__JOB__.
Each entry below must be repeated exactly. Leave the pictures out of it.

__DATA IN THIS EXERCISE__.

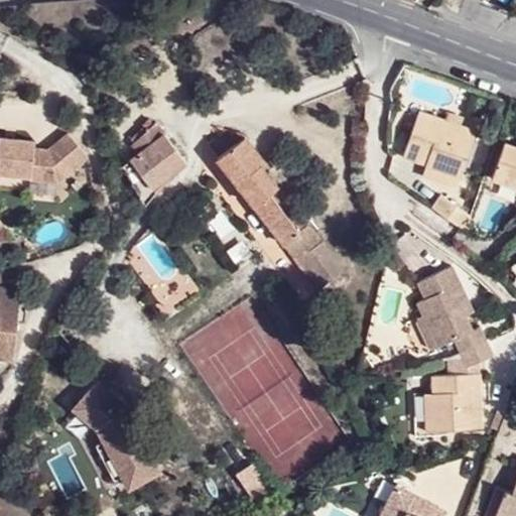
[(468,129),(408,110),(392,156),(452,175),(468,129)]
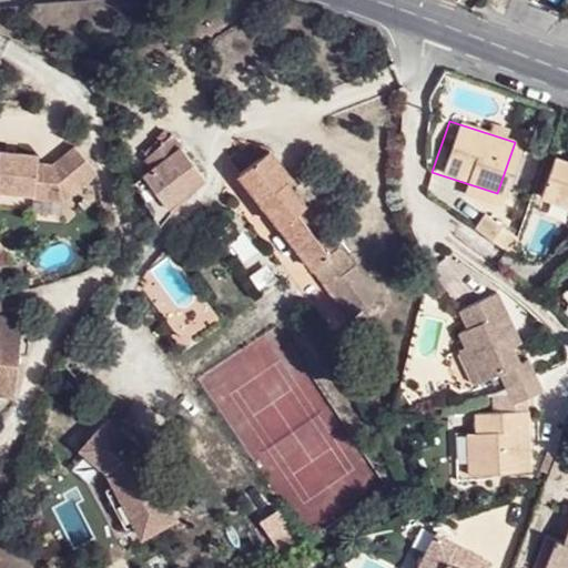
[(150,169),(133,181),(156,221),(170,212),(165,206),(204,178),(170,133),(143,158),(150,169)]
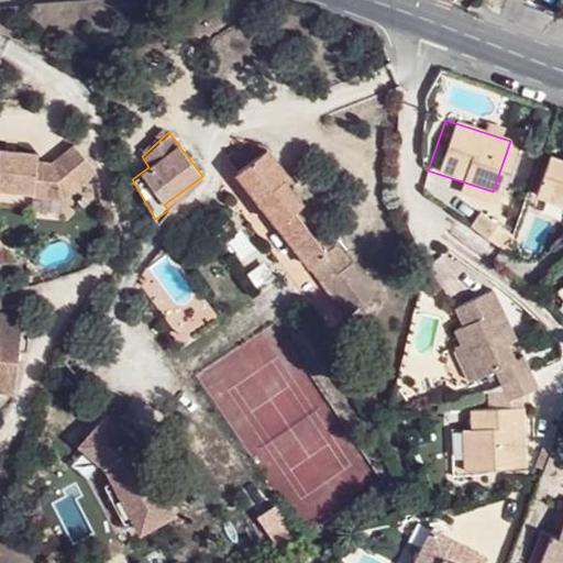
[(562,147),(547,143),(544,152),(562,158),(562,147)]
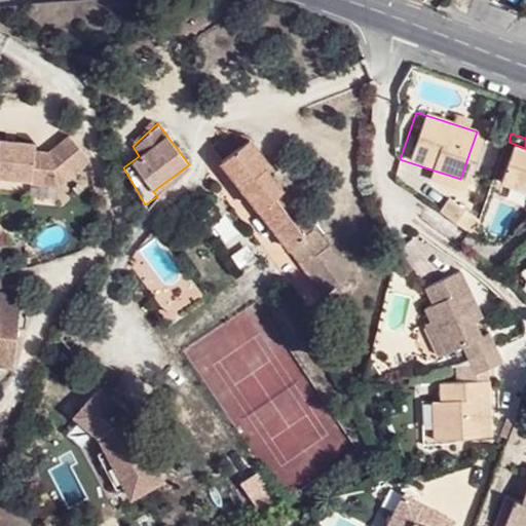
[(2,136),(0,135),(0,174),(33,179),(34,176),(45,178),(63,161),(72,175),(90,159),(71,136),(49,153),(36,152),(37,144),(1,140),(2,136)]
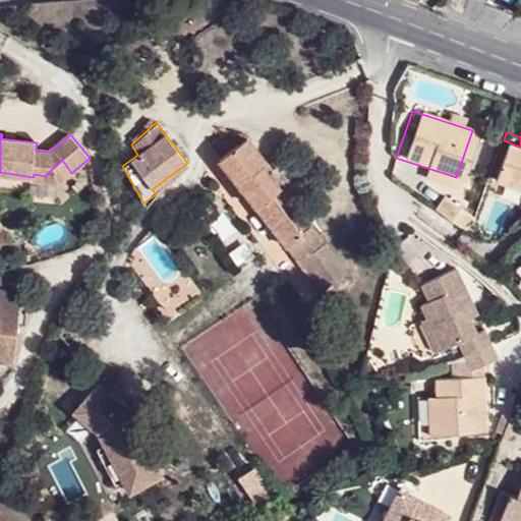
[(520,147),(504,140),(485,134),(473,170),(517,184),(520,171),(520,147)]
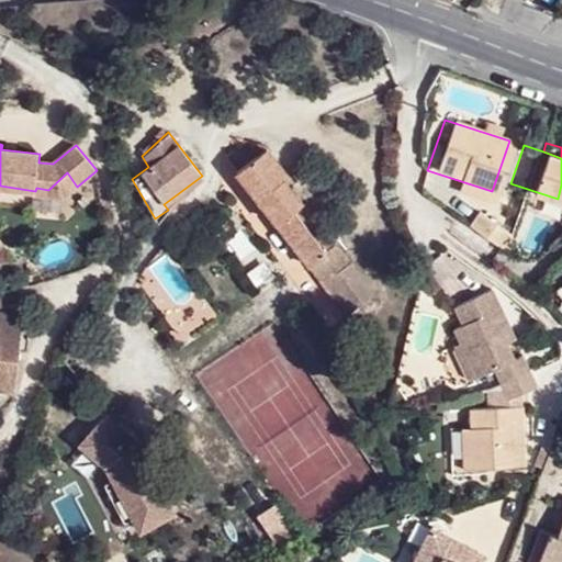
[(288,176),(266,147),(236,171),(350,312),(362,304),(340,273),(351,266),(335,245),(326,250),(300,218),(308,212),(295,194),(300,190),(295,183),(290,188),(283,180),(288,176)]
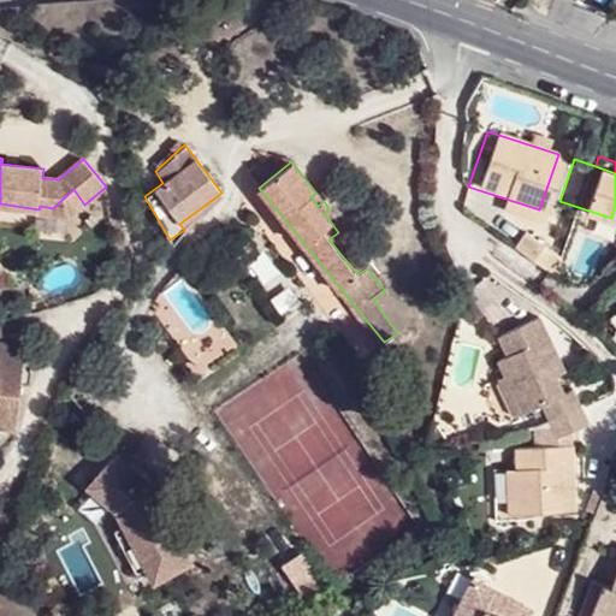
[(344,190),(333,176),(320,187),(331,200),(344,190)]
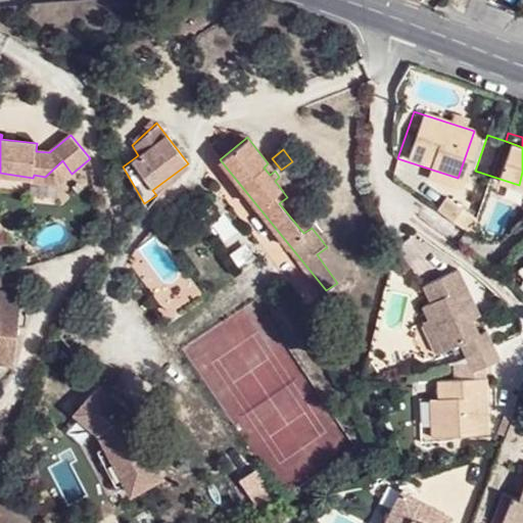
[(45,177),(34,175),(33,178),(33,181),(60,184),(72,174),(62,160),(45,177)]
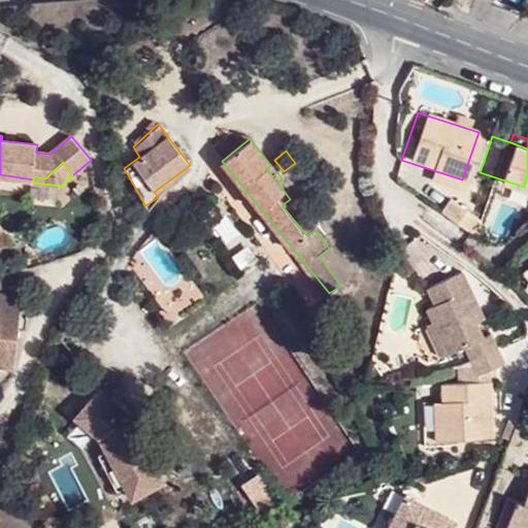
[(481,222),(450,201),(440,212),(471,234),(481,222)]
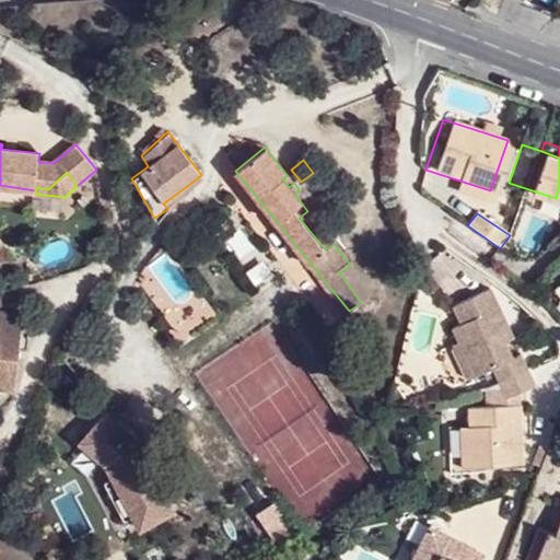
[(488,287),(451,304),(459,323),(446,328),(469,377),(493,369),(509,398),(534,387),(520,356),(509,359),(502,343),(512,339),(501,343),(492,323),(502,317),(488,287)]
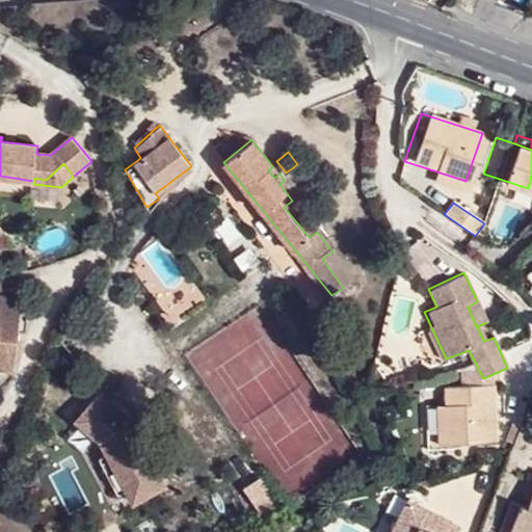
[(0,295),(0,328),(18,330),(21,299),(0,295)]
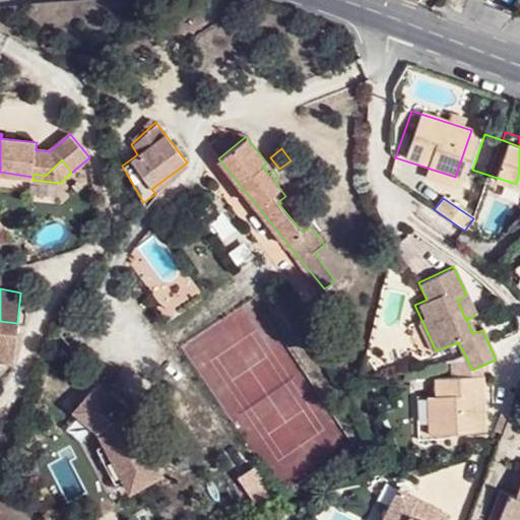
[(475,315),(466,295),(457,300),(465,319),(475,315)]
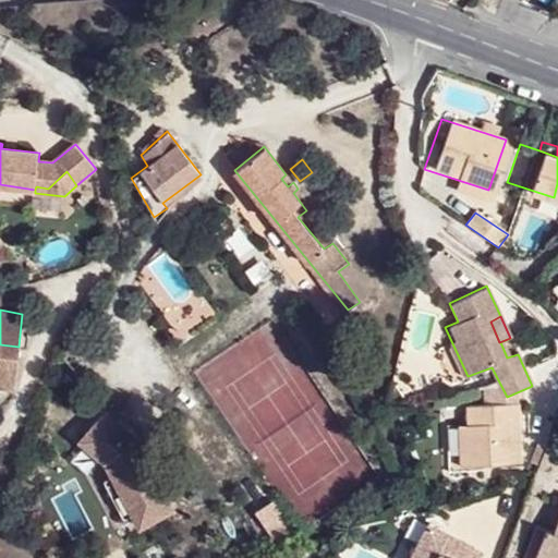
[(0,386),(13,388),(19,347),(0,344),(0,386)]
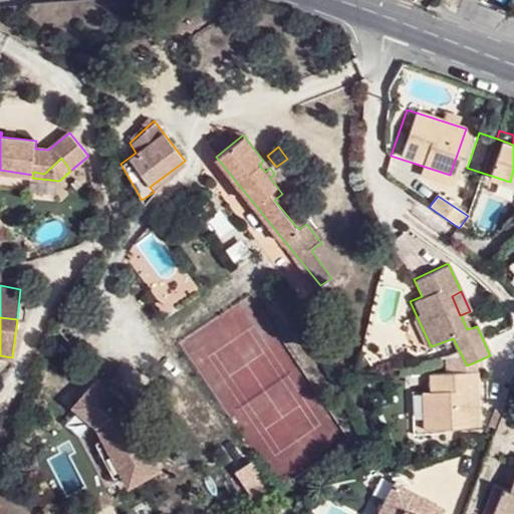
[(73,393),(121,488),(158,470),(109,373),(73,393)]
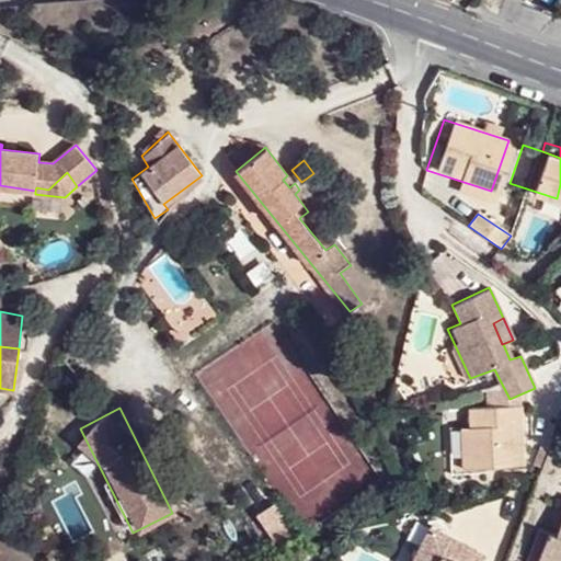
[(468,410),(469,430),(469,471),(523,469),(519,409),(468,410)]
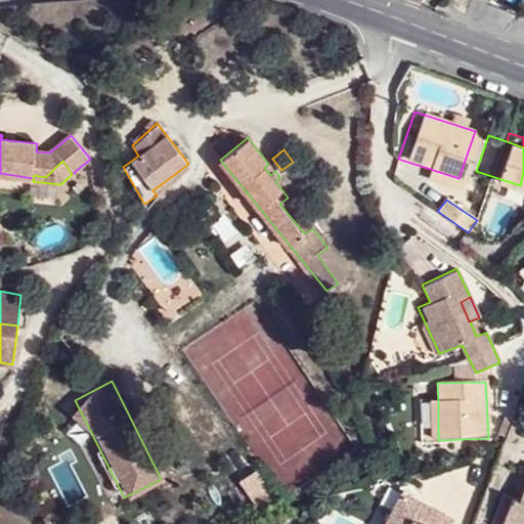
[(428,440),(438,440),(438,401),(427,401),(428,440)]
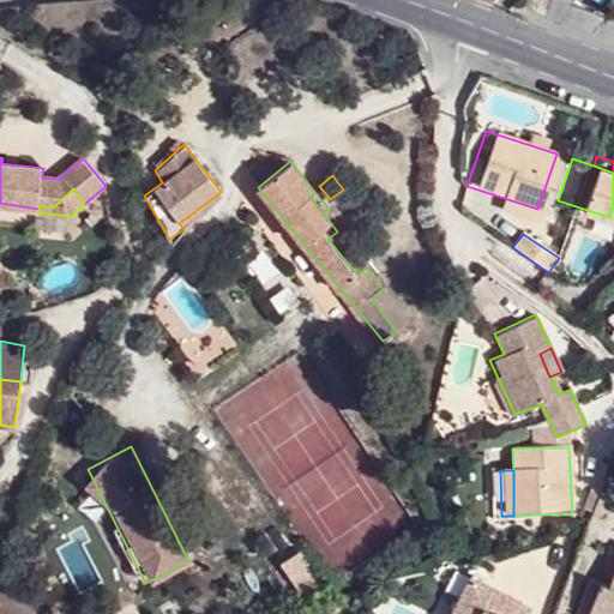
[(613,613),(613,561),(606,583),(599,581),(585,613),(613,613)]
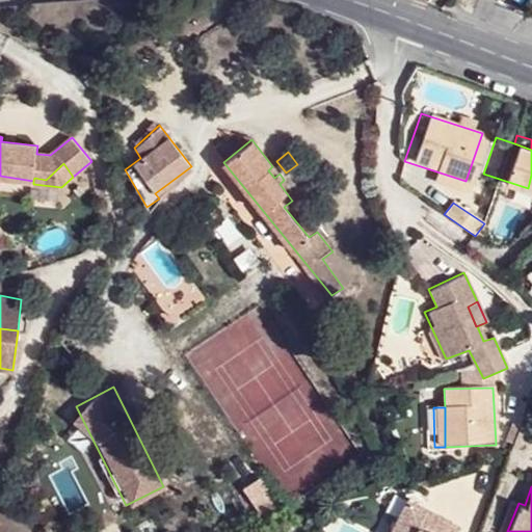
[(448,508),(409,489),(391,526),(404,531),(456,531),(457,529),(443,522),(448,508)]
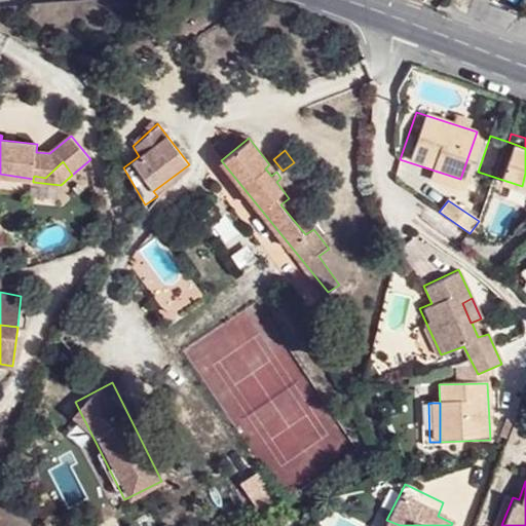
[(458,510),(443,502),(438,516),(452,523),(458,510)]
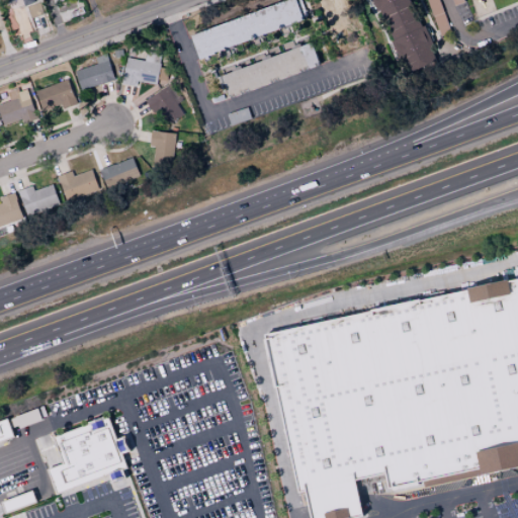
[(3,0),(4,3),(14,0),(23,0),(28,18),(41,14),(38,3),(35,4),(34,0),(3,0)]
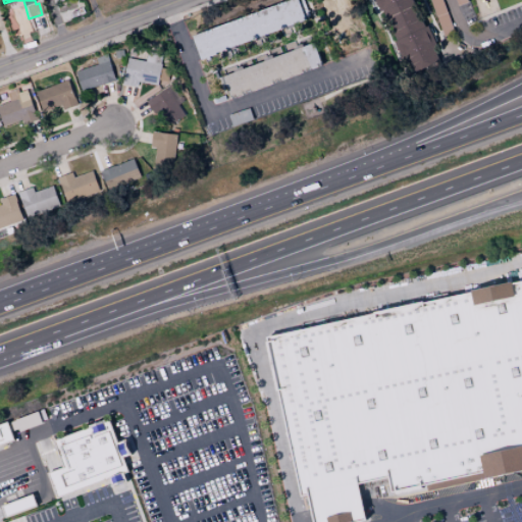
[(295,0),(192,34),(199,56),(309,21),(302,0),(295,0)]
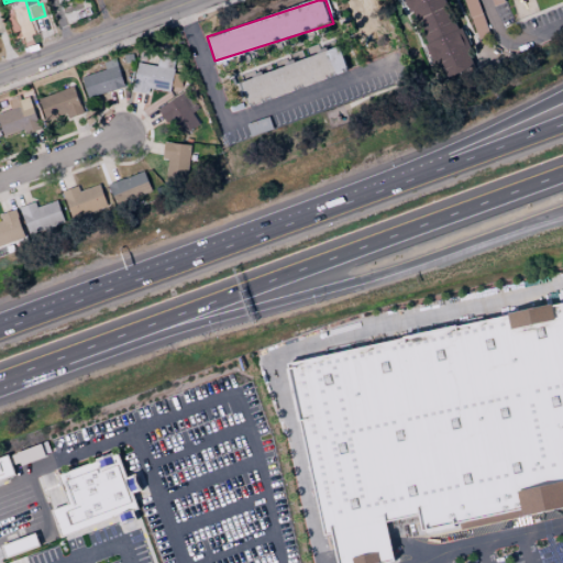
[(466,72),(449,0),(411,0),(430,80),(466,72)]
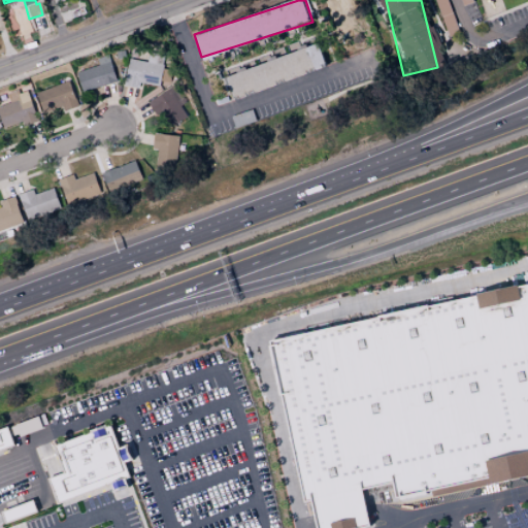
[(458,32),(447,0),(434,0),(447,35),(458,32)]
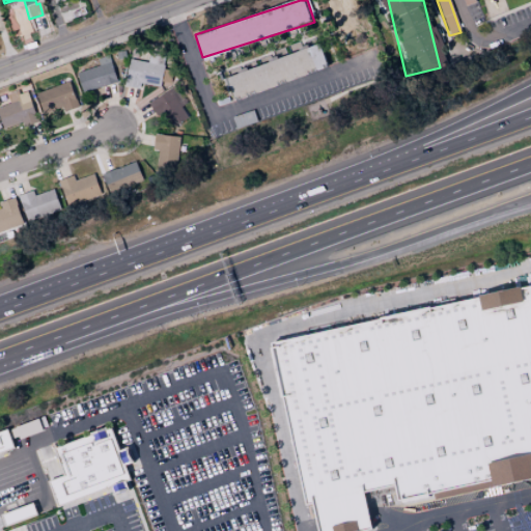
[(327,71),(319,46),(225,74),(232,98),(327,71)]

__WRITTEN RESPONSE__.
[(468,129),(408,110),(392,156),(452,175),(468,129)]
[(150,169),(133,181),(156,221),(170,212),(165,206),(204,178),(170,133),(143,158),(150,169)]
[(562,147),(547,143),(544,152),(562,158),(562,147)]
[(2,136),(0,135),(0,174),(33,179),(34,176),(45,178),(63,161),(72,175),(90,159),(71,136),(49,153),(36,152),(37,144),(1,140),(2,136)]
[(520,147),(504,140),(485,134),(473,170),(517,184),(520,171),(520,147)]
[(288,176),(266,147),(236,171),(350,312),(362,304),(340,273),(351,266),(335,245),(326,250),(300,218),(308,212),(295,194),(300,190),(295,183),(290,188),(283,180),(288,176)]
[(344,190),(333,176),(320,187),(331,200),(344,190)]
[(45,177),(34,175),(33,178),(33,181),(60,184),(72,174),(62,160),(45,177)]
[(481,222),(450,201),(440,212),(471,234),(481,222)]
[(488,287),(451,304),(459,323),(446,328),(469,377),(493,369),(509,398),(534,387),(520,356),(509,359),(502,343),(512,339),(501,343),(492,323),(502,317),(488,287)]
[(0,295),(0,328),(18,330),(21,299),(0,295)]
[(475,315),(466,295),(457,300),(465,319),(475,315)]
[(0,386),(13,388),(19,347),(0,344),(0,386)]
[(73,393),(121,488),(158,470),(109,373),(73,393)]
[(468,410),(469,430),(469,471),(523,469),(519,409),(468,410)]
[(428,440),(438,440),(438,401),(427,401),(428,440)]
[(613,613),(613,561),(606,583),(599,581),(585,613),(613,613)]
[(448,508),(409,489),(391,526),(404,531),(456,531),(457,529),(443,522),(448,508)]
[(458,510),(443,502),(438,516),(452,523),(458,510)]
[(3,0),(4,3),(14,0),(23,0),(28,18),(41,14),(38,3),(35,4),(34,0),(3,0)]
[(295,0),(192,34),(199,56),(309,21),(302,0),(295,0)]
[(466,72),(449,0),(411,0),(430,80),(466,72)]
[(458,32),(447,0),(434,0),(447,35),(458,32)]
[(327,71),(319,46),(225,74),(232,98),(327,71)]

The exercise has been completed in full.